— Task statement —
What you return should be every record, retyped without a single change.

— Geospatial object listing tasks —

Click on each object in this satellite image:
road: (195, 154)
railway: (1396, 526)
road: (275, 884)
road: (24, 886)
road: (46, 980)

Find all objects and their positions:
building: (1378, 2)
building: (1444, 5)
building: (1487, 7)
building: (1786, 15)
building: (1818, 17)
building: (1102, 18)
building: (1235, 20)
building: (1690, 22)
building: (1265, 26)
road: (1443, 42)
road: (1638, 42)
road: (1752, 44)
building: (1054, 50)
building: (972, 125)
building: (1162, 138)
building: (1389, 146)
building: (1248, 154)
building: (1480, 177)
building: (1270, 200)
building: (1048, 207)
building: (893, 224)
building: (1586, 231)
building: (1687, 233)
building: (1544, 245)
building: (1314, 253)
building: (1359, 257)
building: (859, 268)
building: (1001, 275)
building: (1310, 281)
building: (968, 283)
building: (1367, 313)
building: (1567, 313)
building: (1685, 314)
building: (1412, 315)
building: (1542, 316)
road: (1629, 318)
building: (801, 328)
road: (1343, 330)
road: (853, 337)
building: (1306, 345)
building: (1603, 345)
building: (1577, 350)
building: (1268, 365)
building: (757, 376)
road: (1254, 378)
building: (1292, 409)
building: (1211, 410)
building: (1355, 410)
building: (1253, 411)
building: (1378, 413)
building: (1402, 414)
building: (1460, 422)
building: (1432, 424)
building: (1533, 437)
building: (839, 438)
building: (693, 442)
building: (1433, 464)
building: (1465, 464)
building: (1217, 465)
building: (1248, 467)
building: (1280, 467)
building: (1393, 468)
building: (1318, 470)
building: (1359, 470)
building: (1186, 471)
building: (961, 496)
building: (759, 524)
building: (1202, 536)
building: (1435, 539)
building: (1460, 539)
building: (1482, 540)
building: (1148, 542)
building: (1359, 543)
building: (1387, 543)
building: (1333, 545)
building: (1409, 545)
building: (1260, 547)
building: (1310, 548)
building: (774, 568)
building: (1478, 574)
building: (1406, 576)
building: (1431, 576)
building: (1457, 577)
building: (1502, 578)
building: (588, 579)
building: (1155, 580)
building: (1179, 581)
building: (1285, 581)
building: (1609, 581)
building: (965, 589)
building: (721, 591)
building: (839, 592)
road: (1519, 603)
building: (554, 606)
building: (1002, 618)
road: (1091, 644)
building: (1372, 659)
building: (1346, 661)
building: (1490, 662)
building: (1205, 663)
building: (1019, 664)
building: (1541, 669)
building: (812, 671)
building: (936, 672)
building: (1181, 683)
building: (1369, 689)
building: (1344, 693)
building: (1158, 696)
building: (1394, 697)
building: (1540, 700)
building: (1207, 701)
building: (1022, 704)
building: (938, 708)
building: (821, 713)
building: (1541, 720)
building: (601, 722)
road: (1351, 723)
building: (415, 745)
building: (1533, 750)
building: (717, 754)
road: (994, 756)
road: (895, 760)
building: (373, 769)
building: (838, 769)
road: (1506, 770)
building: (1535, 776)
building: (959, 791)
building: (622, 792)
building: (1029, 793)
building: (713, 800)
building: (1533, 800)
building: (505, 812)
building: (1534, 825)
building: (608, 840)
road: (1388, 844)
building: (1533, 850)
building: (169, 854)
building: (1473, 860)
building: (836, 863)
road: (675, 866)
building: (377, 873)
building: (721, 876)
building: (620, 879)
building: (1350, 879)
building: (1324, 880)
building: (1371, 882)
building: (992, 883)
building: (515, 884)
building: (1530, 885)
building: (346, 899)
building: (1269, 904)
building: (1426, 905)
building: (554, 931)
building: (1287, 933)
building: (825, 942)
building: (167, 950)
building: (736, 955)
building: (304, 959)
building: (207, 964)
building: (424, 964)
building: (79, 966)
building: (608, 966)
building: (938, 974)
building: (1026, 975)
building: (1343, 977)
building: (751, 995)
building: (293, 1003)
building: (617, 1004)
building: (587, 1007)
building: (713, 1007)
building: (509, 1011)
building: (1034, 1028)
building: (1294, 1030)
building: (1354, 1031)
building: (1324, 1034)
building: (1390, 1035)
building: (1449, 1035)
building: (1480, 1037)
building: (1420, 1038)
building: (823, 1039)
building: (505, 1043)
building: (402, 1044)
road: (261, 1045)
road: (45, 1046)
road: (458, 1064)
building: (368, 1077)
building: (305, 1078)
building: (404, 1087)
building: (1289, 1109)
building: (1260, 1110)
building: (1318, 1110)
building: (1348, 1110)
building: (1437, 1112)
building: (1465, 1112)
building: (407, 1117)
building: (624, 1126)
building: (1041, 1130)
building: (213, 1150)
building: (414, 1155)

— Response area —
Click on each object in this satellite image:
road: (195, 154)
railway: (1396, 526)
road: (275, 884)
road: (24, 886)
road: (46, 980)

Find all objects and their positions:
building: (1378, 2)
building: (1444, 5)
building: (1487, 7)
building: (1786, 15)
building: (1818, 17)
building: (1102, 18)
building: (1235, 20)
building: (1690, 22)
building: (1265, 26)
road: (1443, 42)
road: (1638, 42)
road: (1752, 44)
building: (1054, 50)
building: (972, 125)
building: (1162, 138)
building: (1389, 146)
building: (1248, 154)
building: (1480, 177)
building: (1270, 200)
building: (1048, 207)
building: (893, 224)
building: (1586, 231)
building: (1687, 233)
building: (1544, 245)
building: (1314, 253)
building: (1359, 257)
building: (859, 268)
building: (1001, 275)
building: (1310, 281)
building: (968, 283)
building: (1367, 313)
building: (1567, 313)
building: (1685, 314)
building: (1412, 315)
building: (1542, 316)
road: (1629, 318)
building: (801, 328)
road: (1343, 330)
road: (853, 337)
building: (1306, 345)
building: (1603, 345)
building: (1577, 350)
building: (1268, 365)
building: (757, 376)
road: (1254, 378)
building: (1292, 409)
building: (1211, 410)
building: (1355, 410)
building: (1253, 411)
building: (1378, 413)
building: (1402, 414)
building: (1460, 422)
building: (1432, 424)
building: (1533, 437)
building: (839, 438)
building: (693, 442)
building: (1433, 464)
building: (1465, 464)
building: (1217, 465)
building: (1248, 467)
building: (1280, 467)
building: (1393, 468)
building: (1318, 470)
building: (1359, 470)
building: (1186, 471)
building: (961, 496)
building: (759, 524)
building: (1202, 536)
building: (1435, 539)
building: (1460, 539)
building: (1482, 540)
building: (1148, 542)
building: (1359, 543)
building: (1387, 543)
building: (1333, 545)
building: (1409, 545)
building: (1260, 547)
building: (1310, 548)
building: (774, 568)
building: (1478, 574)
building: (1406, 576)
building: (1431, 576)
building: (1457, 577)
building: (1502, 578)
building: (588, 579)
building: (1155, 580)
building: (1179, 581)
building: (1285, 581)
building: (1609, 581)
building: (965, 589)
building: (721, 591)
building: (839, 592)
road: (1519, 603)
building: (554, 606)
building: (1002, 618)
road: (1091, 644)
building: (1372, 659)
building: (1346, 661)
building: (1490, 662)
building: (1205, 663)
building: (1019, 664)
building: (1541, 669)
building: (812, 671)
building: (936, 672)
building: (1181, 683)
building: (1369, 689)
building: (1344, 693)
building: (1158, 696)
building: (1394, 697)
building: (1540, 700)
building: (1207, 701)
building: (1022, 704)
building: (938, 708)
building: (821, 713)
building: (1541, 720)
building: (601, 722)
road: (1351, 723)
building: (415, 745)
building: (1533, 750)
building: (717, 754)
road: (994, 756)
road: (895, 760)
building: (373, 769)
building: (838, 769)
road: (1506, 770)
building: (1535, 776)
building: (959, 791)
building: (622, 792)
building: (1029, 793)
building: (713, 800)
building: (1533, 800)
building: (505, 812)
building: (1534, 825)
building: (608, 840)
road: (1388, 844)
building: (1533, 850)
building: (169, 854)
building: (1473, 860)
building: (836, 863)
road: (675, 866)
building: (377, 873)
building: (721, 876)
building: (620, 879)
building: (1350, 879)
building: (1324, 880)
building: (1371, 882)
building: (992, 883)
building: (515, 884)
building: (1530, 885)
building: (346, 899)
building: (1269, 904)
building: (1426, 905)
building: (554, 931)
building: (1287, 933)
building: (825, 942)
building: (167, 950)
building: (736, 955)
building: (304, 959)
building: (207, 964)
building: (424, 964)
building: (79, 966)
building: (608, 966)
building: (938, 974)
building: (1026, 975)
building: (1343, 977)
building: (751, 995)
building: (293, 1003)
building: (617, 1004)
building: (587, 1007)
building: (713, 1007)
building: (509, 1011)
building: (1034, 1028)
building: (1294, 1030)
building: (1354, 1031)
building: (1324, 1034)
building: (1390, 1035)
building: (1449, 1035)
building: (1480, 1037)
building: (1420, 1038)
building: (823, 1039)
building: (505, 1043)
building: (402, 1044)
road: (261, 1045)
road: (45, 1046)
road: (458, 1064)
building: (368, 1077)
building: (305, 1078)
building: (404, 1087)
building: (1289, 1109)
building: (1260, 1110)
building: (1318, 1110)
building: (1348, 1110)
building: (1437, 1112)
building: (1465, 1112)
building: (407, 1117)
building: (624, 1126)
building: (1041, 1130)
building: (213, 1150)
building: (414, 1155)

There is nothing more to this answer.